(WHAT IS EXPECTED) Find each line below that contains the word "with", and copy those lines in full.

(INFORMATION PROVIDED)

+-------+

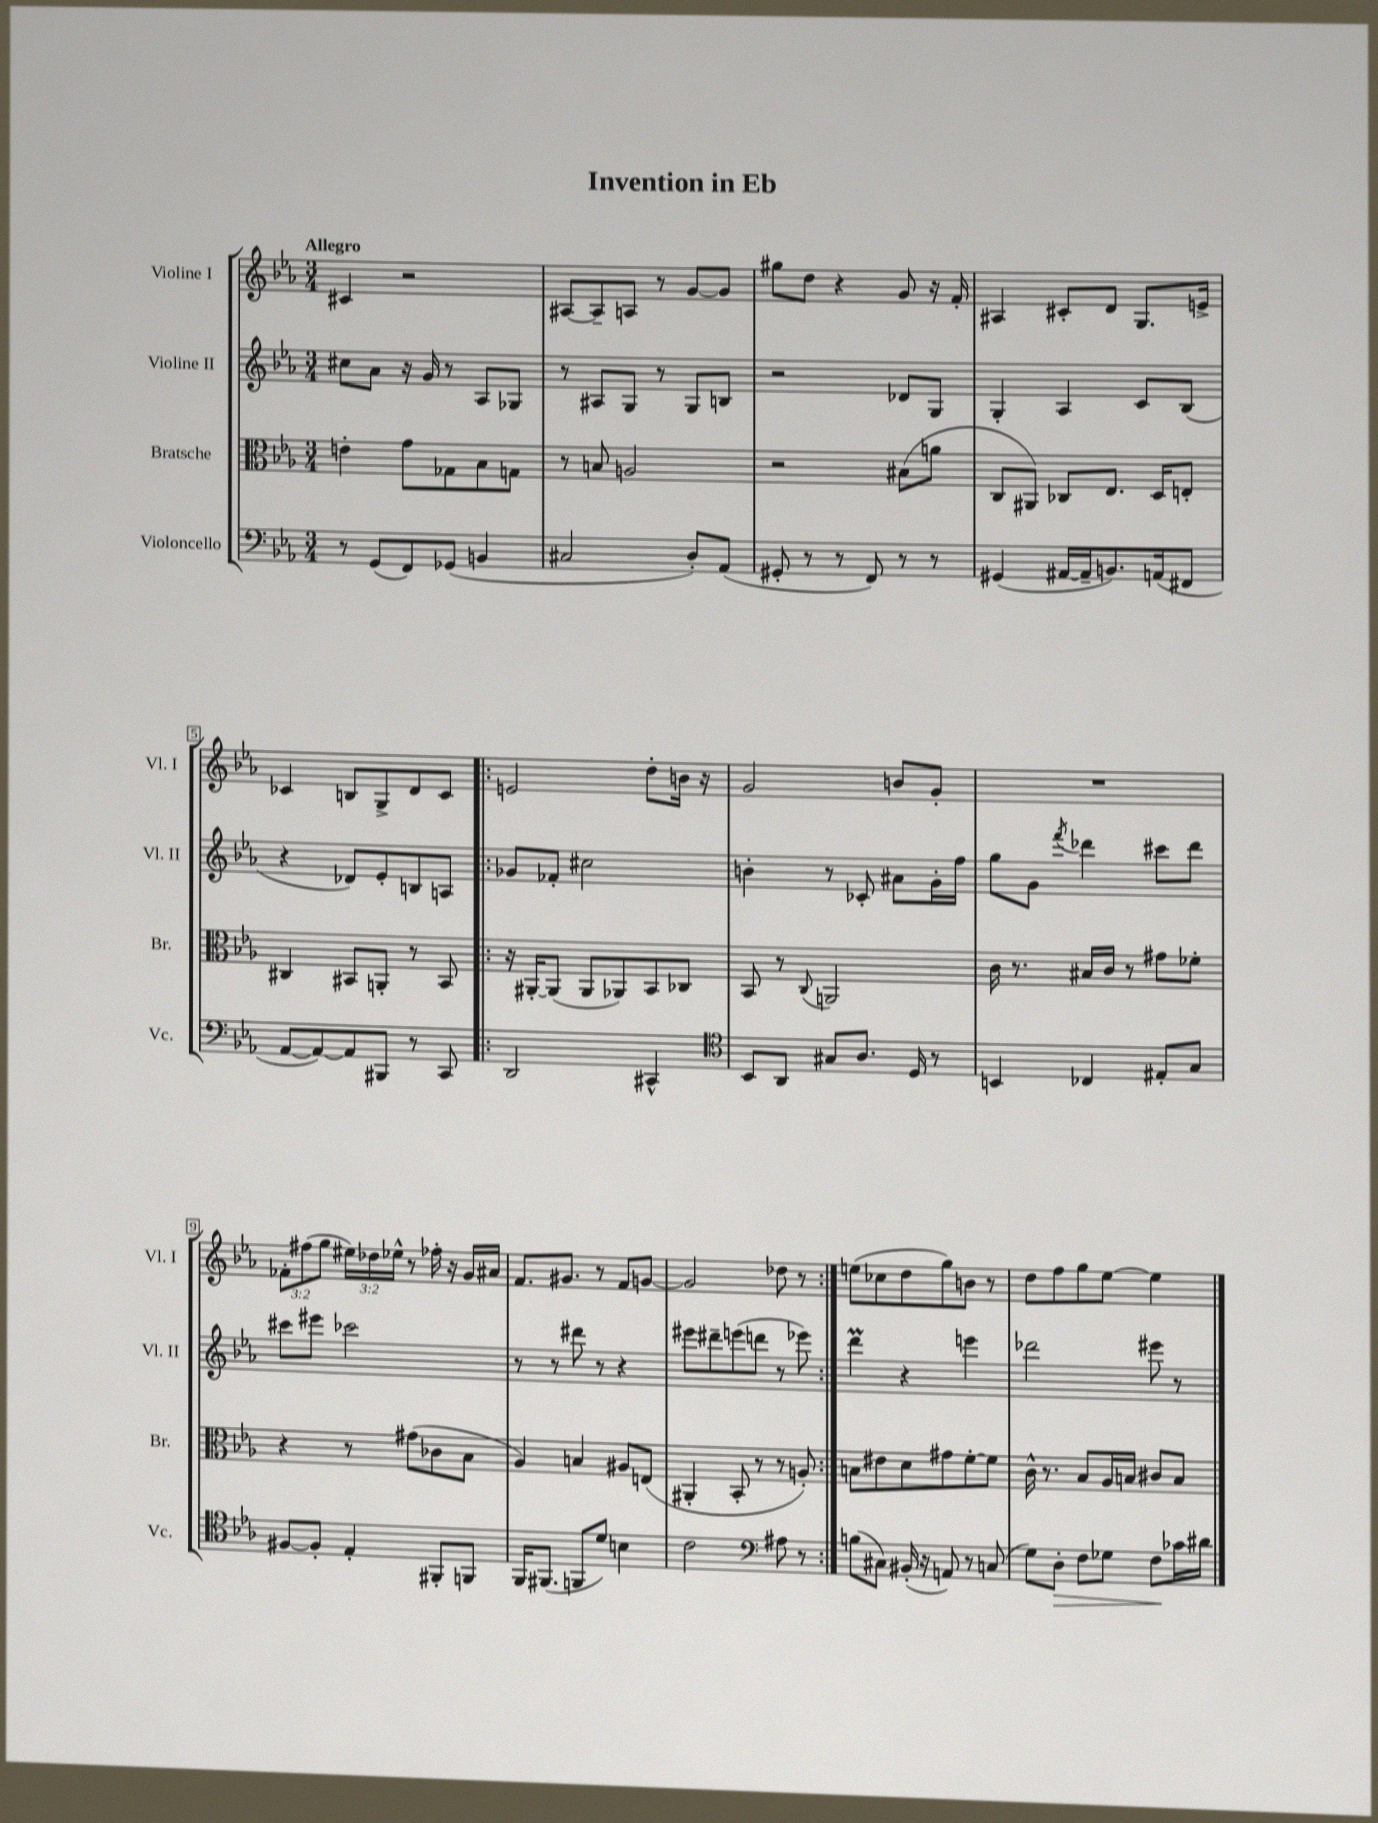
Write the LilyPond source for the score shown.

+-------+

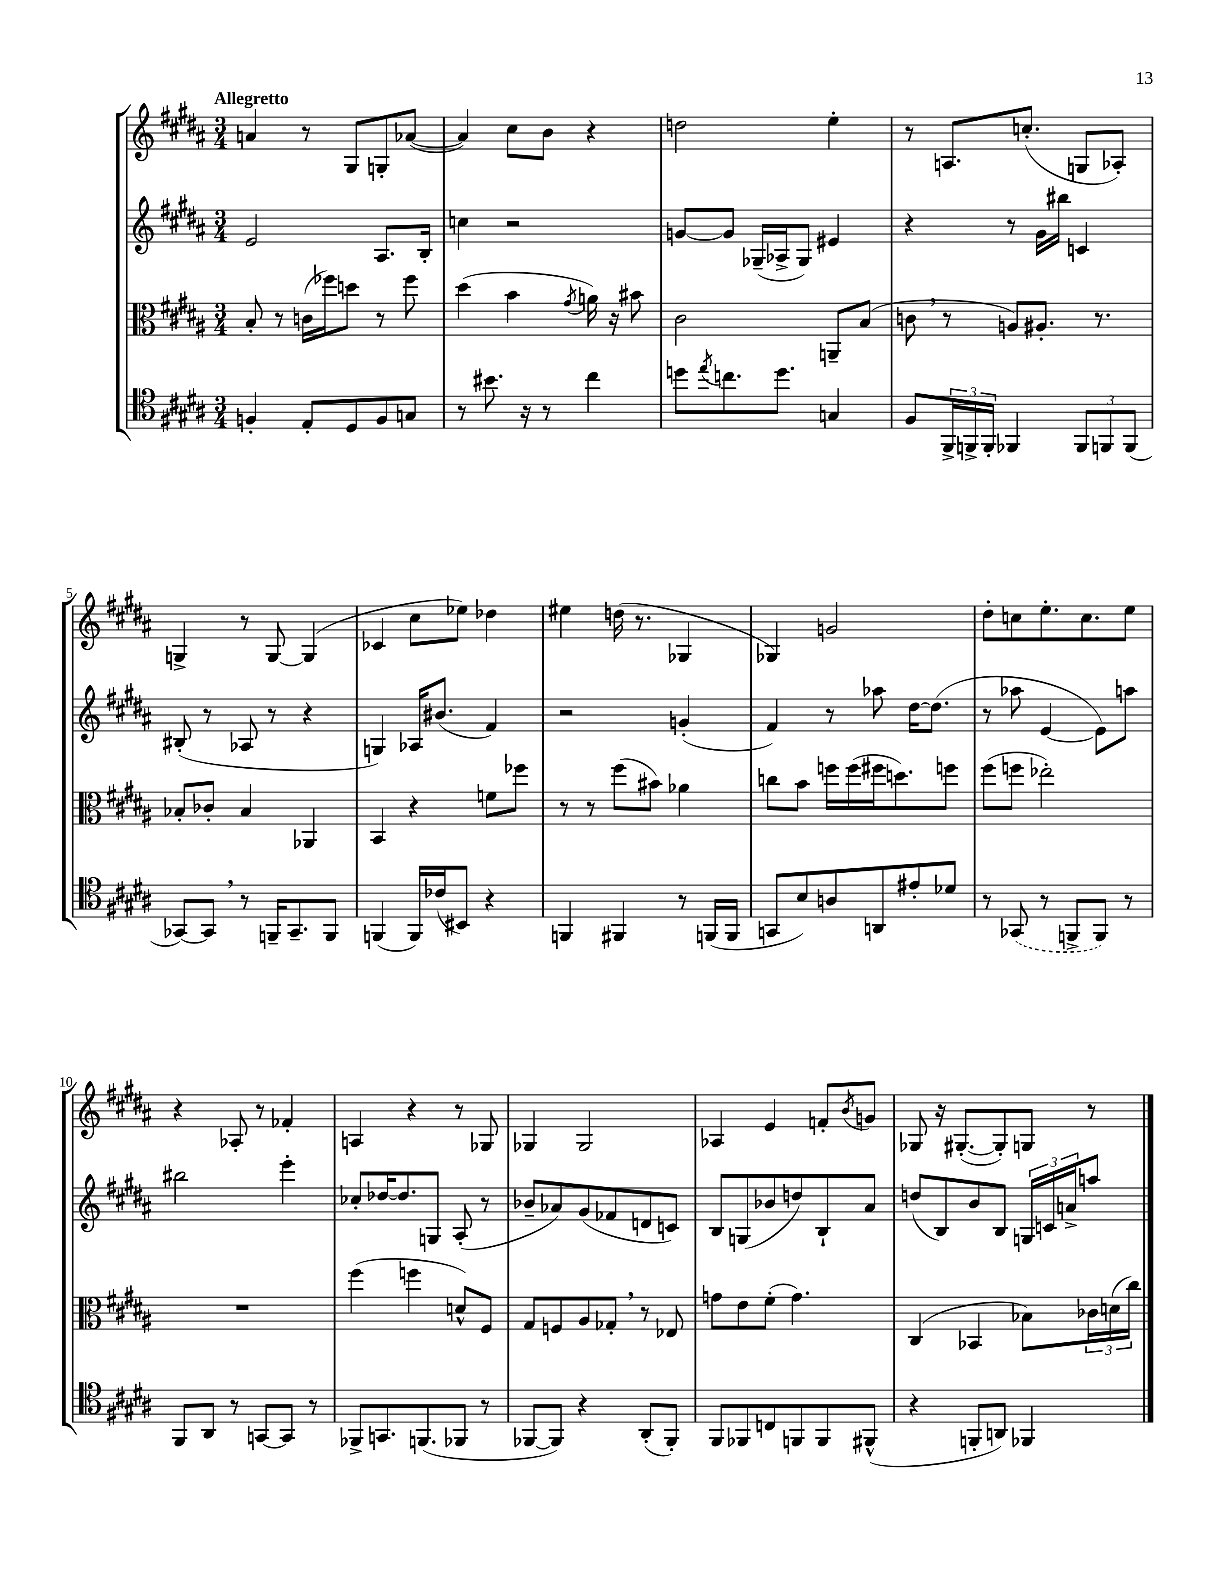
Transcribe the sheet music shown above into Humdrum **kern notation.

+-------+

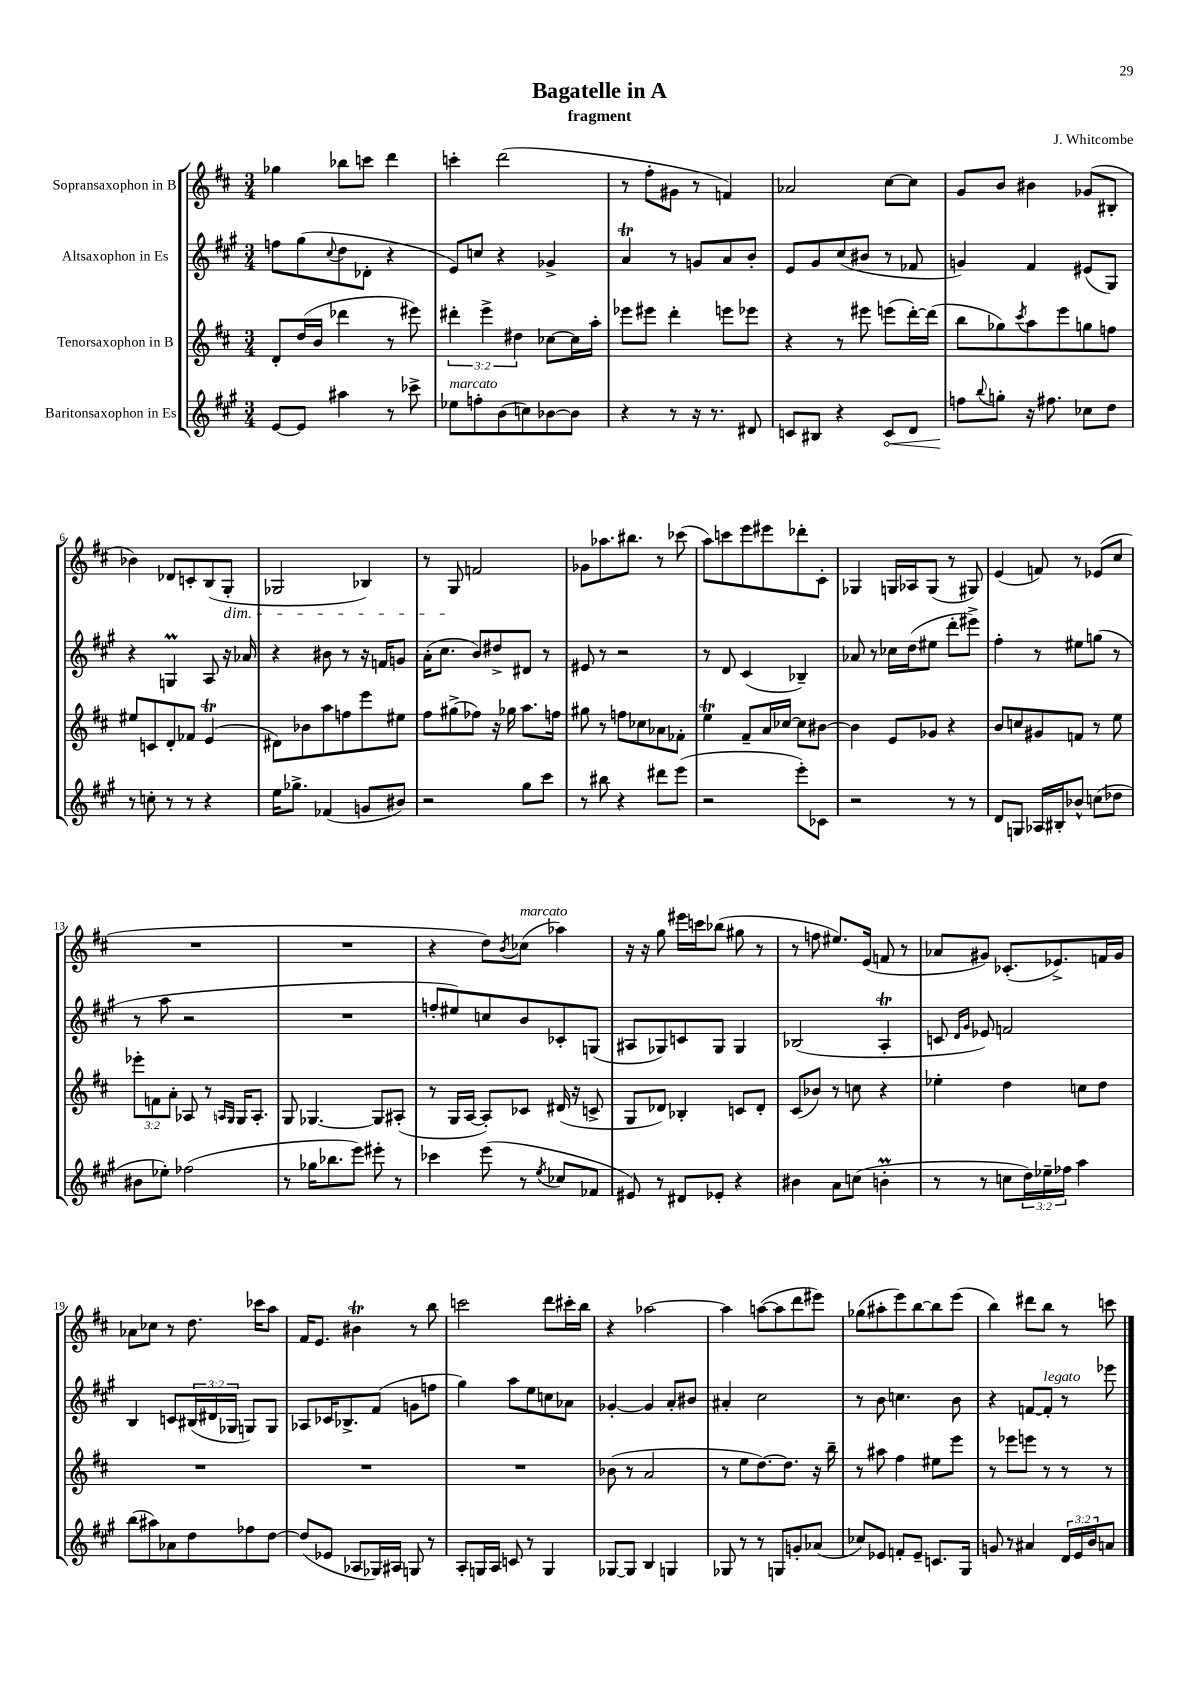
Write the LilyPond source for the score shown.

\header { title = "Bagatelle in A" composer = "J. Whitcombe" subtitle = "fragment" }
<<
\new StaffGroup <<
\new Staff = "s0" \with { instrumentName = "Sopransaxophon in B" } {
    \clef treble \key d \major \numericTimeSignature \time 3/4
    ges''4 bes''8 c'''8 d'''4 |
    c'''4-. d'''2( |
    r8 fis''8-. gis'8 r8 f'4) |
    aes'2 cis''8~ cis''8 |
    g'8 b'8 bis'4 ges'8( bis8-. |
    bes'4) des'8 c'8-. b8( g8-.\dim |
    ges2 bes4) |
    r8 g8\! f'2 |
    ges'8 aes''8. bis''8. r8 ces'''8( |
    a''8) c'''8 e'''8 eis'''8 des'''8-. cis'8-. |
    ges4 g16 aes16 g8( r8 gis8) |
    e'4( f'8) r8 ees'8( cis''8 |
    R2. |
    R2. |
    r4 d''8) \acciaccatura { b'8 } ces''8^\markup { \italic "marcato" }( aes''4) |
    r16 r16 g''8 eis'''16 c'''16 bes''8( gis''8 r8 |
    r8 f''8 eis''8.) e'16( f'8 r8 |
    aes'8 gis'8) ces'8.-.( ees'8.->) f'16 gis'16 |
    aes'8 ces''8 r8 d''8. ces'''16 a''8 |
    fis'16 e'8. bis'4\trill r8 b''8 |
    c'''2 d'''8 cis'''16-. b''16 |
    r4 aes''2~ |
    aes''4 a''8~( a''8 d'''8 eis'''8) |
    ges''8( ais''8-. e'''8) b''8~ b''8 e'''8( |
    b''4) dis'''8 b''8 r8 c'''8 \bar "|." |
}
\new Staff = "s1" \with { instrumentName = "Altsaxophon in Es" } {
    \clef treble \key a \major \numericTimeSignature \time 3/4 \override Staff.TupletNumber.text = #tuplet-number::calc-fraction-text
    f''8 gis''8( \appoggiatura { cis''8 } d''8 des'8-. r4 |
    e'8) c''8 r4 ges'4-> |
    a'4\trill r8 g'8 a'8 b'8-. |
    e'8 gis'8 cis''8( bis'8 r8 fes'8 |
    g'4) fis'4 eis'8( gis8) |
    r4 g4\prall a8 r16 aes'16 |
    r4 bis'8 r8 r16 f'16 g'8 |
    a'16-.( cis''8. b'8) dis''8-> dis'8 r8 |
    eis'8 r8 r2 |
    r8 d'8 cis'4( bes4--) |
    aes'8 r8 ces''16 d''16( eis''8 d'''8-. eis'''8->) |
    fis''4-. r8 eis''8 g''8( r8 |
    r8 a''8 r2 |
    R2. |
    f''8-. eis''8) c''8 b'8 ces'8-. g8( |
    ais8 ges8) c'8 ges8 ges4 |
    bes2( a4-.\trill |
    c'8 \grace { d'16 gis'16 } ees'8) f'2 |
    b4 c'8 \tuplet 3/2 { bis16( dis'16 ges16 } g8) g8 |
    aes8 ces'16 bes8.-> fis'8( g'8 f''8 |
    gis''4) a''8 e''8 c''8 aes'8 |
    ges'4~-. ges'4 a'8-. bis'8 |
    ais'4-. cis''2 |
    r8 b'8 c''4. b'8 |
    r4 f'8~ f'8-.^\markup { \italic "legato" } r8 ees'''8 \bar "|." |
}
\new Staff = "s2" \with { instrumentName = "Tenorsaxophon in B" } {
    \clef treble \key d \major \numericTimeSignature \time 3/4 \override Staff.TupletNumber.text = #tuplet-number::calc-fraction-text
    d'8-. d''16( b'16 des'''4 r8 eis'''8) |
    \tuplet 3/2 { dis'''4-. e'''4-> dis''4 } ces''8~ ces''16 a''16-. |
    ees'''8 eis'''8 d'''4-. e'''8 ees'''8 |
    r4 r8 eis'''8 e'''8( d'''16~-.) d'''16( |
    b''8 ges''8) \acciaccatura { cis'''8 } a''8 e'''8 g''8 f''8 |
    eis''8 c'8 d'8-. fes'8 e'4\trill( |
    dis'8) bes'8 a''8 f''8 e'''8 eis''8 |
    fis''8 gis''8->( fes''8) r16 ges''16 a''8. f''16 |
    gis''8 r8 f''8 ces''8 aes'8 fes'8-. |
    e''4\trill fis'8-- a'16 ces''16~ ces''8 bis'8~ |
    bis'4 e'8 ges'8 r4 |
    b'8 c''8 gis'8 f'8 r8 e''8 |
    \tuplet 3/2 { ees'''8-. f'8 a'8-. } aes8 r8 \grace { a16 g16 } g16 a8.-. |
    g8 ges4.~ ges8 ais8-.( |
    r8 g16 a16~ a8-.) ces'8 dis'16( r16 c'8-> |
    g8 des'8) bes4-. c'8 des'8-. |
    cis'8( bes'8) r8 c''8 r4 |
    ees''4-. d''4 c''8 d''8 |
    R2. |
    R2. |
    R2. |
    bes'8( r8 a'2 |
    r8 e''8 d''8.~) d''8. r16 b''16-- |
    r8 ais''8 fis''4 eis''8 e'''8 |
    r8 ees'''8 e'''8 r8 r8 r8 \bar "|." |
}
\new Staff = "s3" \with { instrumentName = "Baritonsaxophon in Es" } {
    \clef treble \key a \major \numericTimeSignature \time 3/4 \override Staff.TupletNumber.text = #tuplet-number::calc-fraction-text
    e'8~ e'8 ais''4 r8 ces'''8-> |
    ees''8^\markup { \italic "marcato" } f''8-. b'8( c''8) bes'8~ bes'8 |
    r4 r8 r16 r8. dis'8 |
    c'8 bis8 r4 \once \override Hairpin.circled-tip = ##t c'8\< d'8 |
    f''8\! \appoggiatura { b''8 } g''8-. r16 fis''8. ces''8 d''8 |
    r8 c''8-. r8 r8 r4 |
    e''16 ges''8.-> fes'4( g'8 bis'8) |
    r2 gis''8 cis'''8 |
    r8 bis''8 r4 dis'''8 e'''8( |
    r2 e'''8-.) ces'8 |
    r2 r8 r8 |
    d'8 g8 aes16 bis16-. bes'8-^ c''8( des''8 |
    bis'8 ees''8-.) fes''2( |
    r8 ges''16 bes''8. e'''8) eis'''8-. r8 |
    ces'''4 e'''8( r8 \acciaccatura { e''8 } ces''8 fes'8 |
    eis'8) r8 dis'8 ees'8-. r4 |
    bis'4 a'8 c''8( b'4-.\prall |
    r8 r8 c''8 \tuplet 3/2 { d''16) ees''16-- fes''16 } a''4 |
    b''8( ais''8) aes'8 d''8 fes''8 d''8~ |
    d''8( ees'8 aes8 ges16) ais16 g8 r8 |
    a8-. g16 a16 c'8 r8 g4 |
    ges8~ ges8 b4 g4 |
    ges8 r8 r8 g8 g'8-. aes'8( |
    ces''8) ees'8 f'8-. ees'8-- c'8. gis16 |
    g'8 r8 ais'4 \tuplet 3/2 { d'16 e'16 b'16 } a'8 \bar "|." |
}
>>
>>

+-------+

(SOLUTION)
\new Staff = "s0" \with { instrumentName = "Sopransaxophon in B" } {
\new Staff = "s1" \with { instrumentName = "Altsaxophon in Es" } {
\new Staff = "s2" \with { instrumentName = "Tenorsaxophon in B" } {
\new Staff = "s3" \with { instrumentName = "Baritonsaxophon in Es" } {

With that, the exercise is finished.